The response should contain only the line with "R2: 360 (T18, X0) -> 360 (GND, T18)" and every line after it to the end of the listing below, duplicated exactly; no picture belongs in it.
== Given data ==
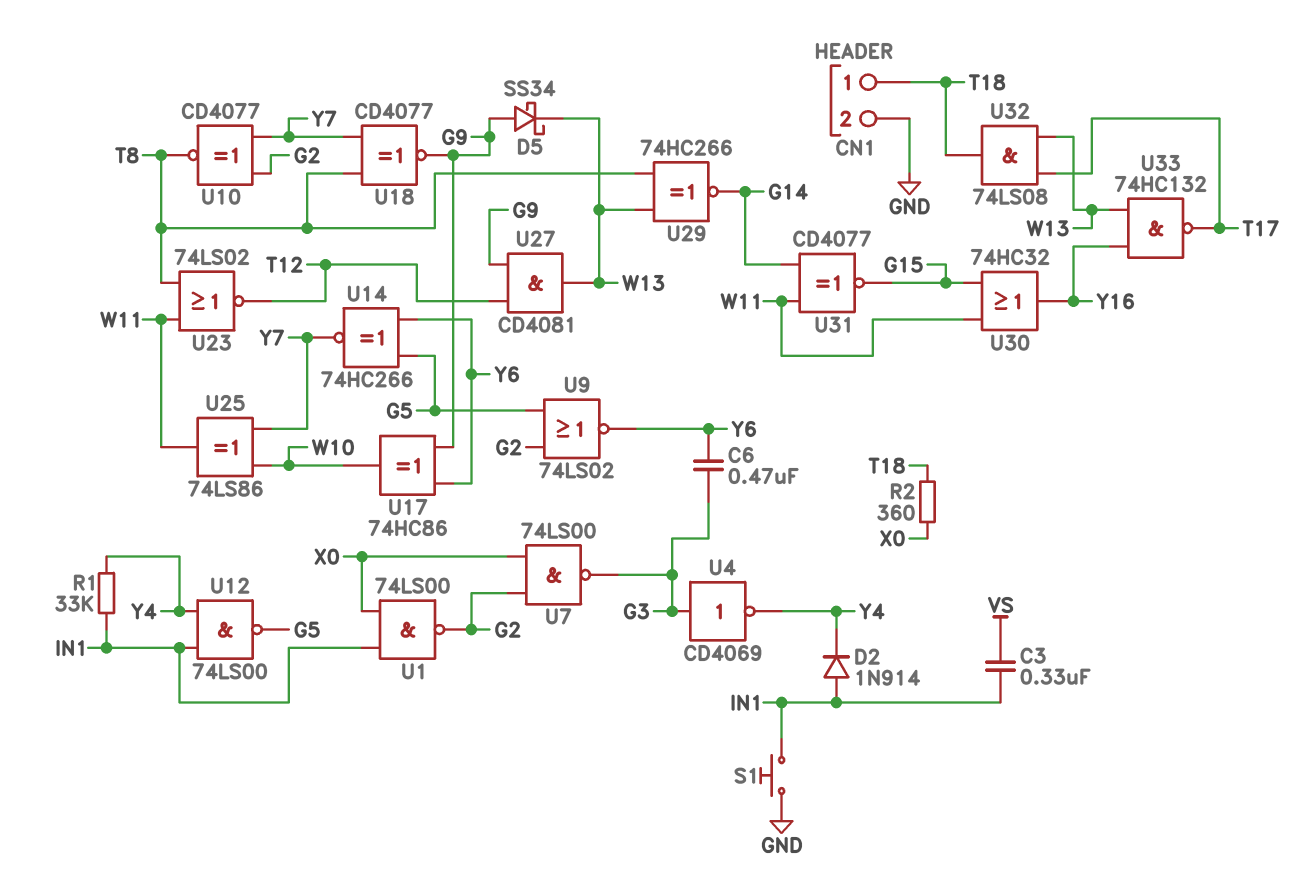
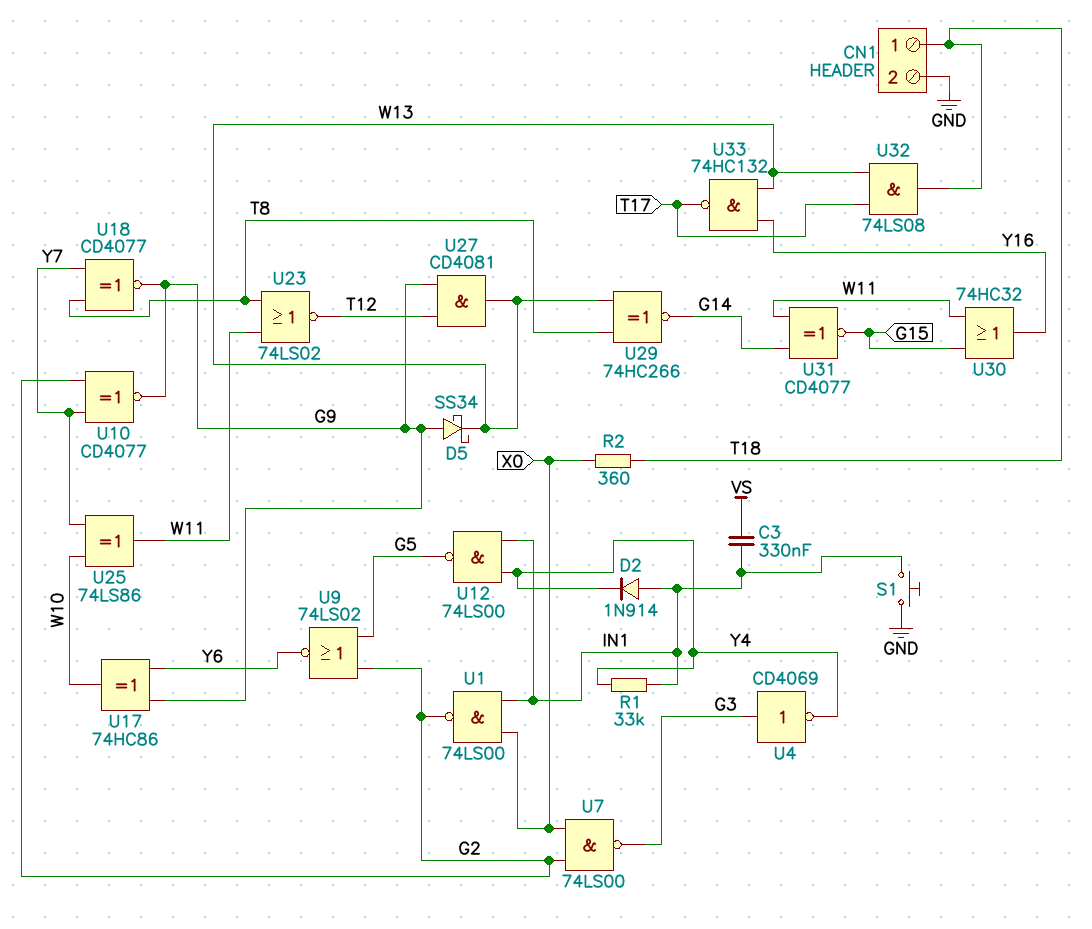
C6: 470nF (G3, Y6) -> none
U10: XNOR CD4077 (in G2, in Y7, out T8) -> XNOR CD4077 (in G2, in Y7, out G9)
U14: XNOR 74HC266 (in G5, in Y6, out Y7) -> none

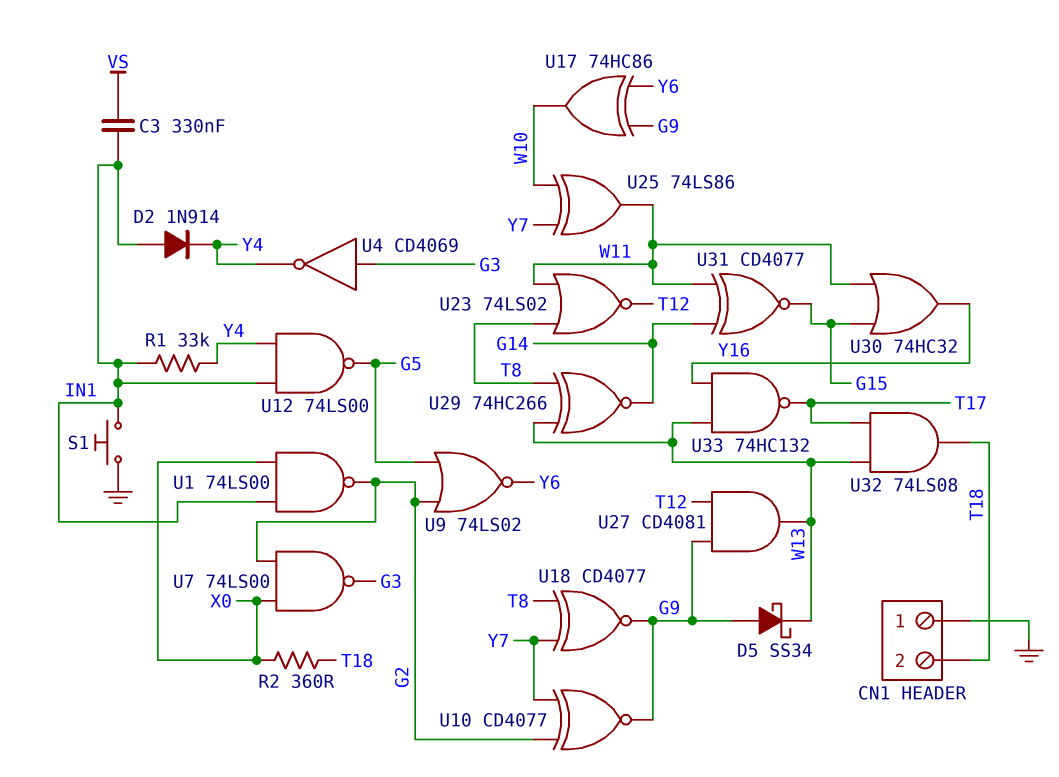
CN1 pin 1: T18 -> GND
CN1 pin 2: GND -> T18

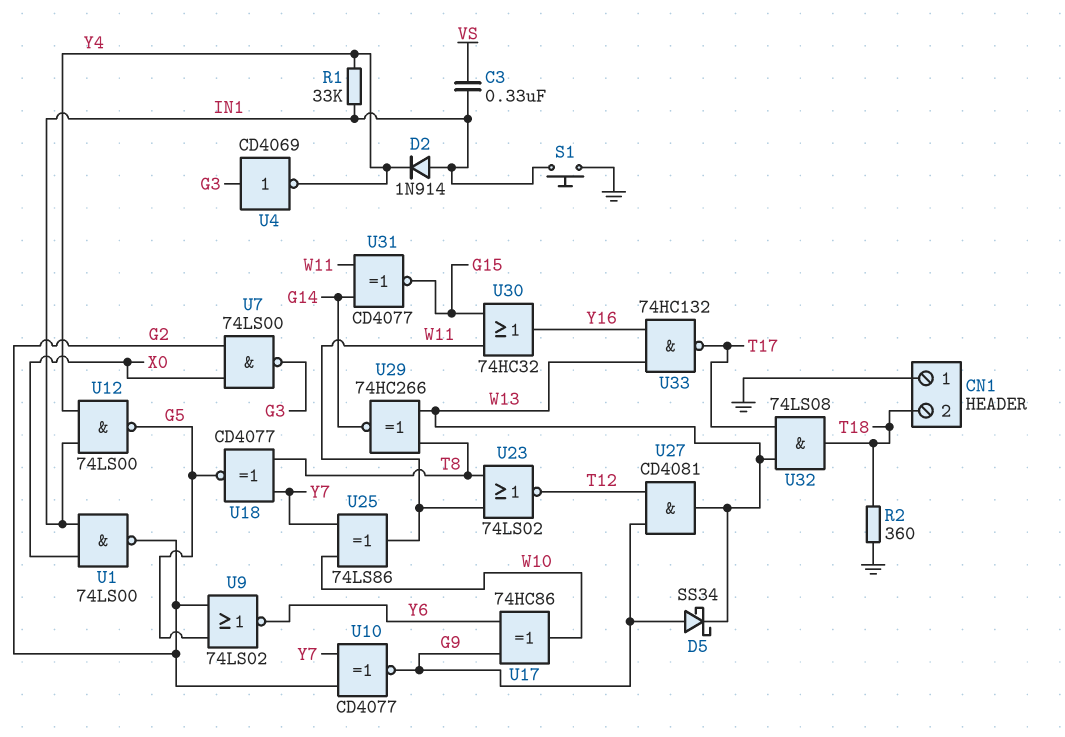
R2: 360 (T18, X0) -> 360 (GND, T18)
U18: XNOR CD4077 (in T8, in Y7, out G9) -> XNOR CD4077 (in T8, in Y7, out G5)

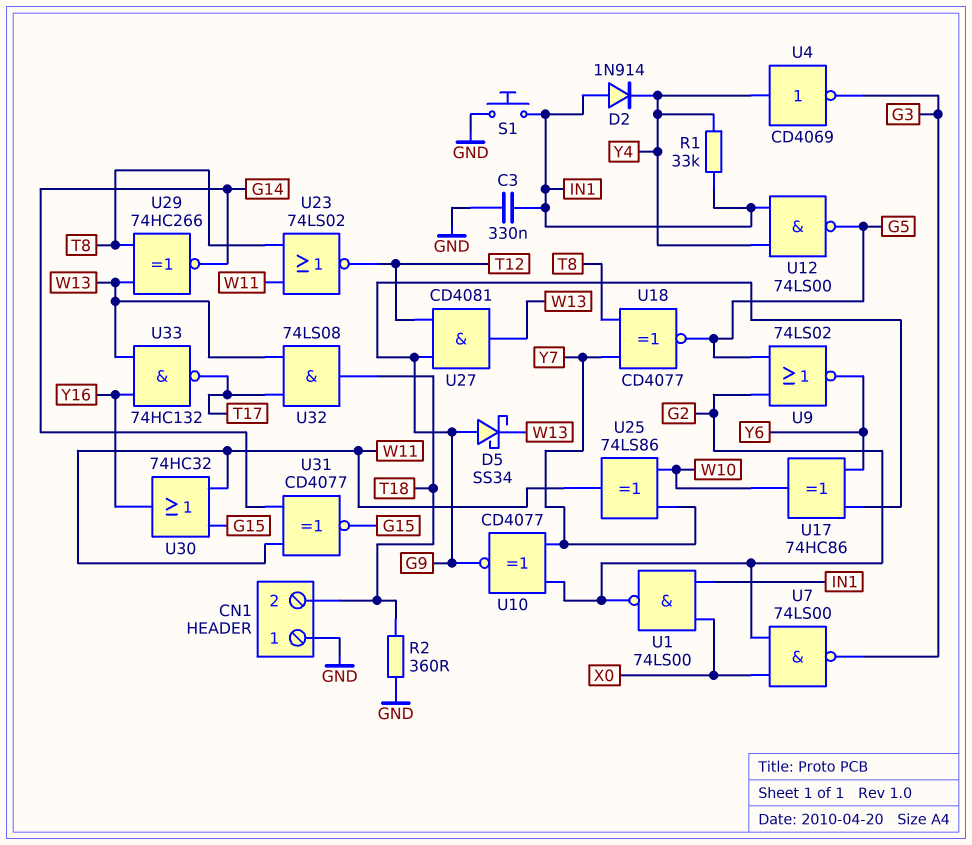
C3: 330nF (IN1, VS) -> 330nF (GND, IN1)
U4: NOT CD4069 (in G3, out Y4) -> NOT CD4069 (in Y4, out G3)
===
→ Task response:
R2: 360 (T18, X0) -> 360 (GND, T18)
U18: XNOR CD4077 (in T8, in Y7, out G9) -> XNOR CD4077 (in T8, in Y7, out G5)

C3: 330nF (IN1, VS) -> 330nF (GND, IN1)
U4: NOT CD4069 (in G3, out Y4) -> NOT CD4069 (in Y4, out G3)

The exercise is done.